*** LISTED RECORDS ***

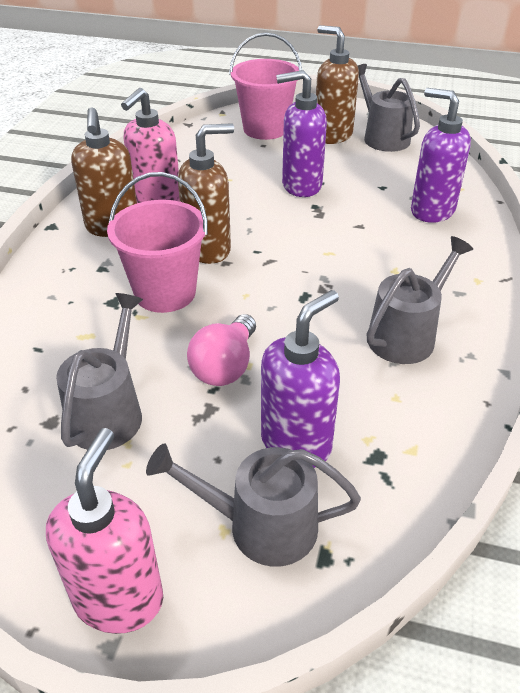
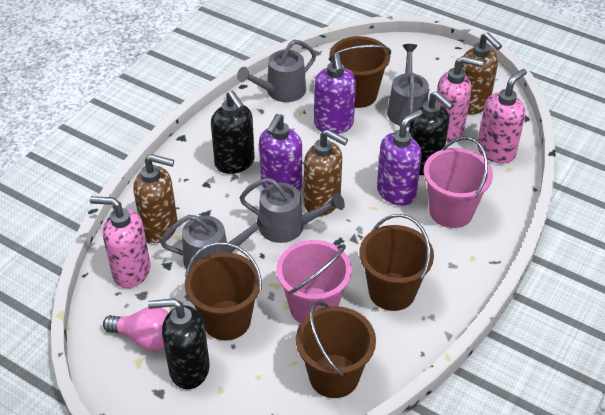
black soap dispenser: 0 -> 3
brown bucket: 0 -> 4
pink soap dispenser: 2 -> 3

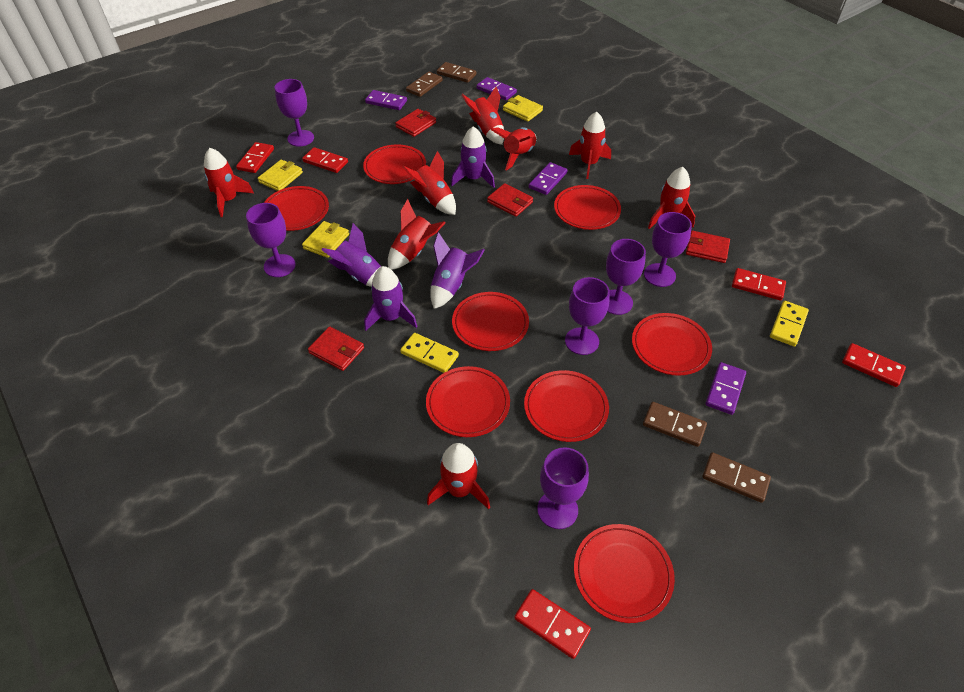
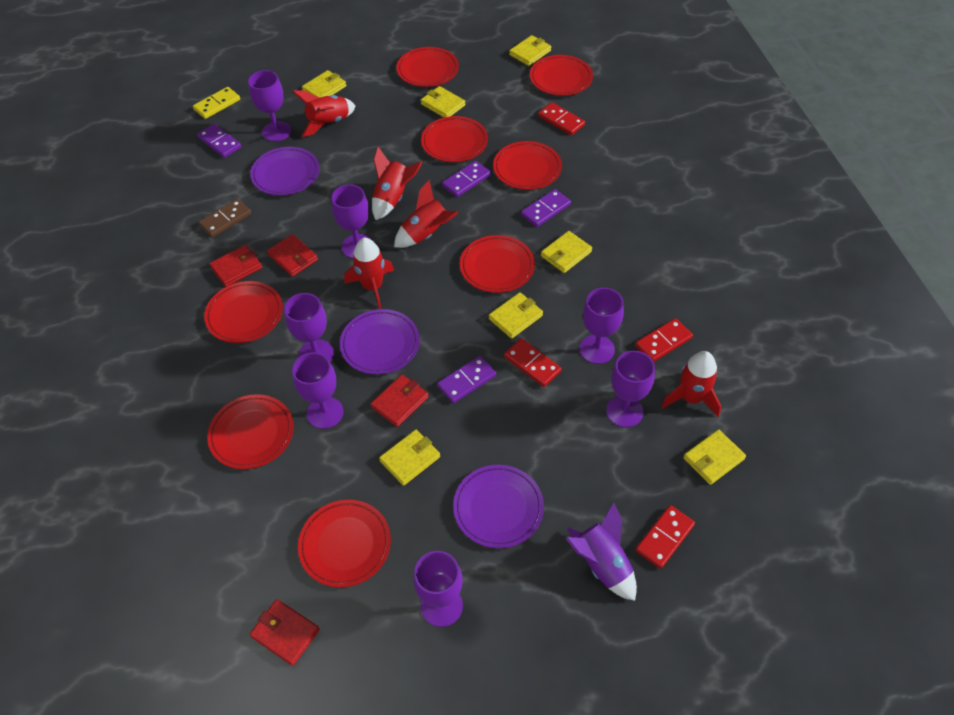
brown domino: 4 -> 1
purple goblet: 6 -> 7
purple plate: 0 -> 3
purple rocket: 4 -> 1
red domino: 5 -> 4
red rocket: 8 -> 5
yellow domino: 2 -> 1
yellow wallet: 3 -> 7

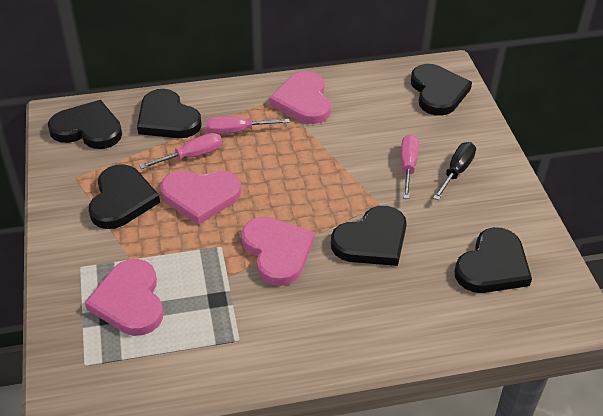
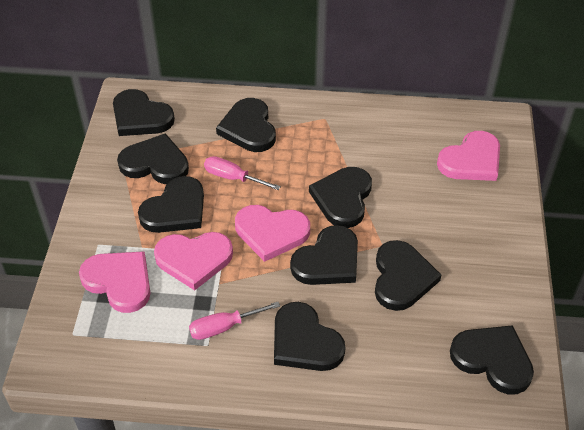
black heart: 6 -> 9
black screwdriver: 1 -> 0
pink screwdriver: 3 -> 2

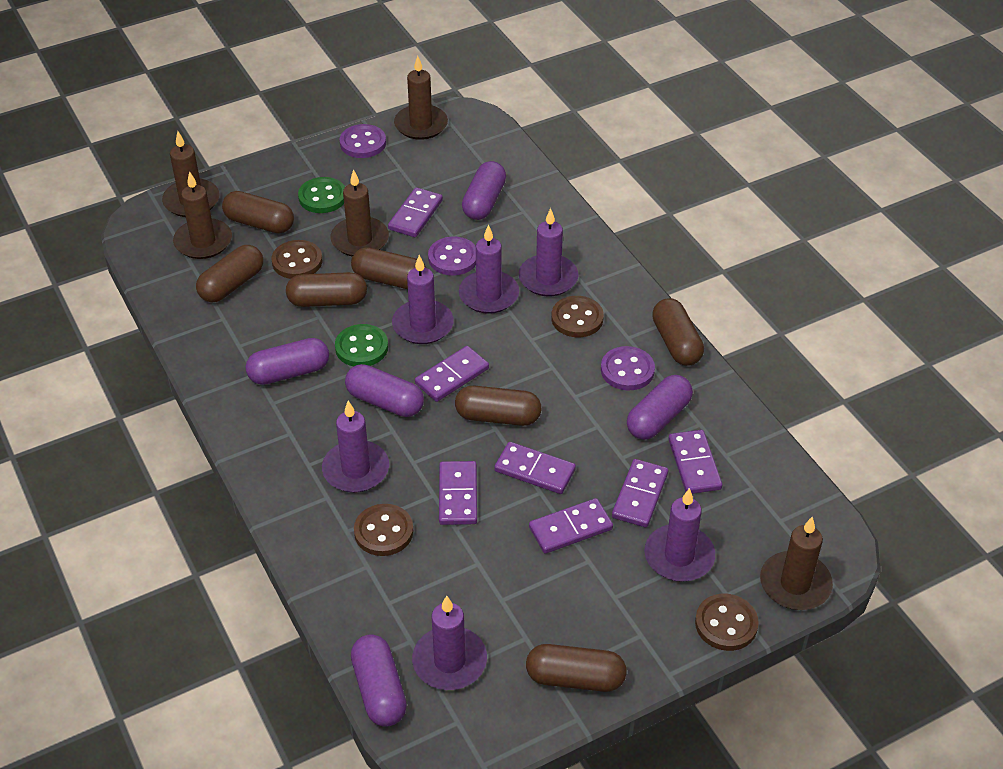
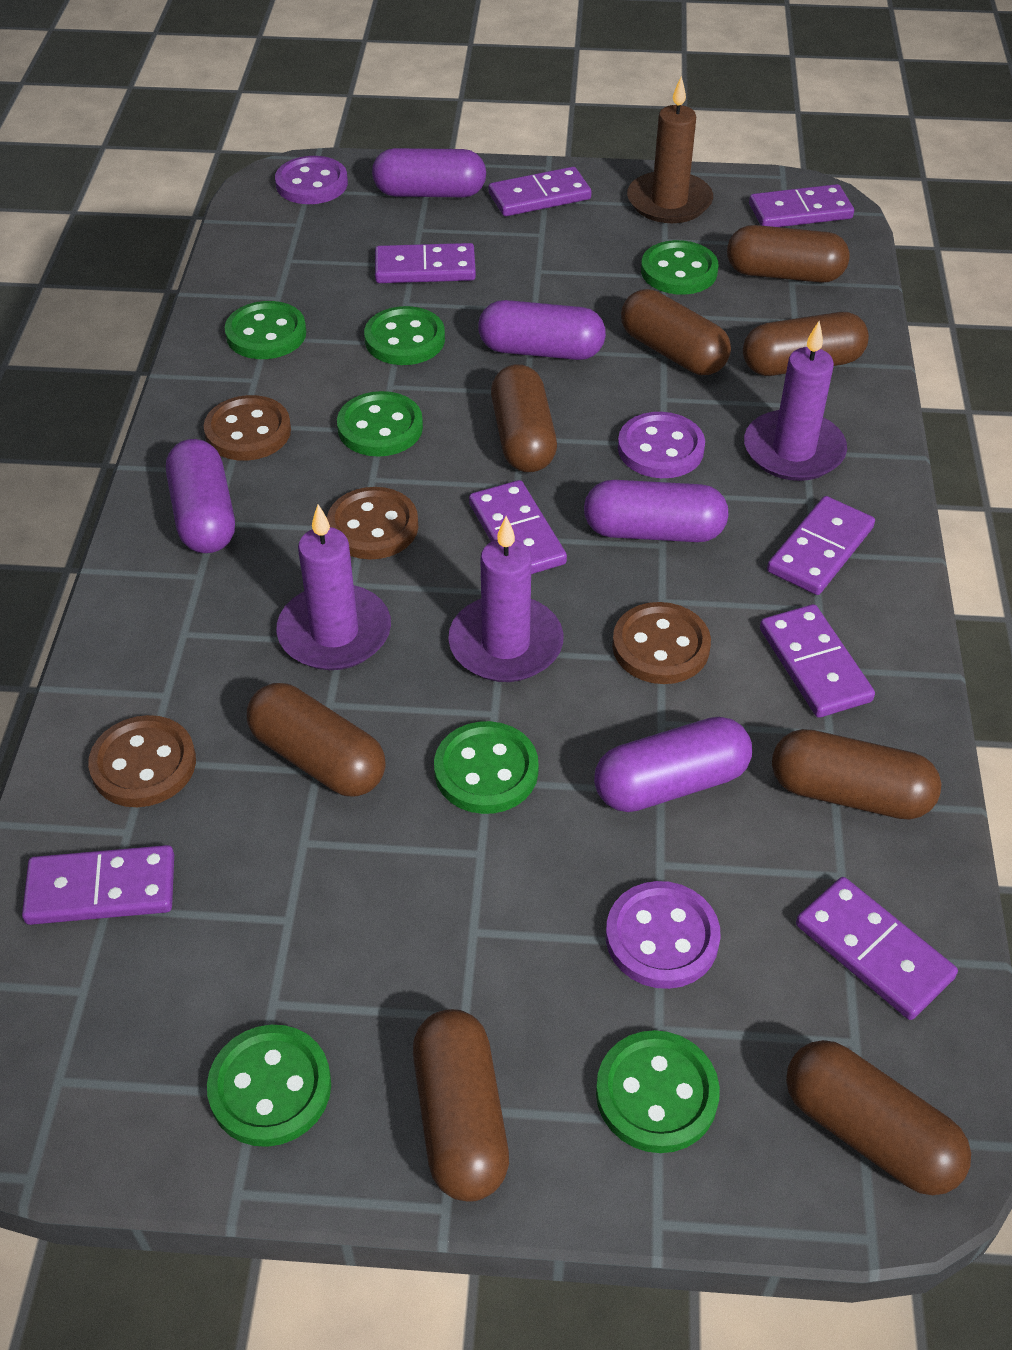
brown candle: 5 -> 1
brown capsule: 7 -> 8
green button: 2 -> 7
purple candle: 6 -> 3
purple domino: 7 -> 8

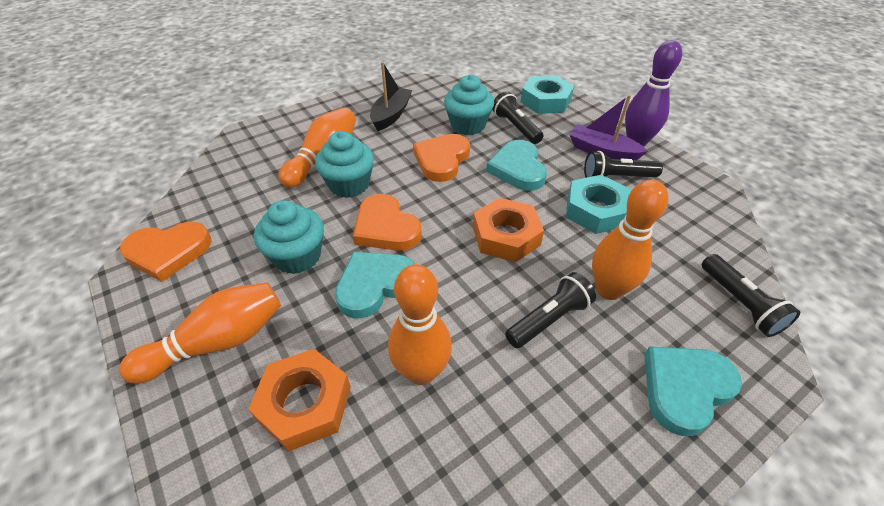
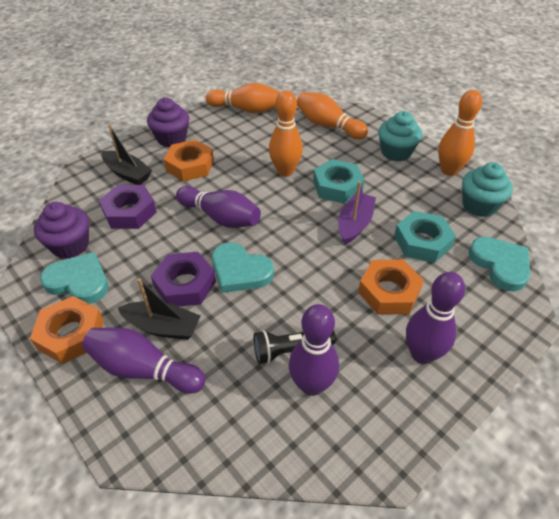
black boat: 1 -> 2
black flashlight: 4 -> 1
orange heart: 3 -> 0
orange nut: 2 -> 3
purple bowling pin: 1 -> 4
purple cupcake: 0 -> 2
purple nut: 0 -> 2
turquoise cupcake: 3 -> 2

***

Transcribe each record above exactly, leaving every picture out of the copy.

● FINISHED EXERCISE:
black soap dispenser: 0 -> 3
brown bucket: 0 -> 4
pink soap dispenser: 2 -> 3

brown domino: 4 -> 1
purple goblet: 6 -> 7
purple plate: 0 -> 3
purple rocket: 4 -> 1
red domino: 5 -> 4
red rocket: 8 -> 5
yellow domino: 2 -> 1
yellow wallet: 3 -> 7

black heart: 6 -> 9
black screwdriver: 1 -> 0
pink screwdriver: 3 -> 2

brown candle: 5 -> 1
brown capsule: 7 -> 8
green button: 2 -> 7
purple candle: 6 -> 3
purple domino: 7 -> 8

black boat: 1 -> 2
black flashlight: 4 -> 1
orange heart: 3 -> 0
orange nut: 2 -> 3
purple bowling pin: 1 -> 4
purple cupcake: 0 -> 2
purple nut: 0 -> 2
turquoise cupcake: 3 -> 2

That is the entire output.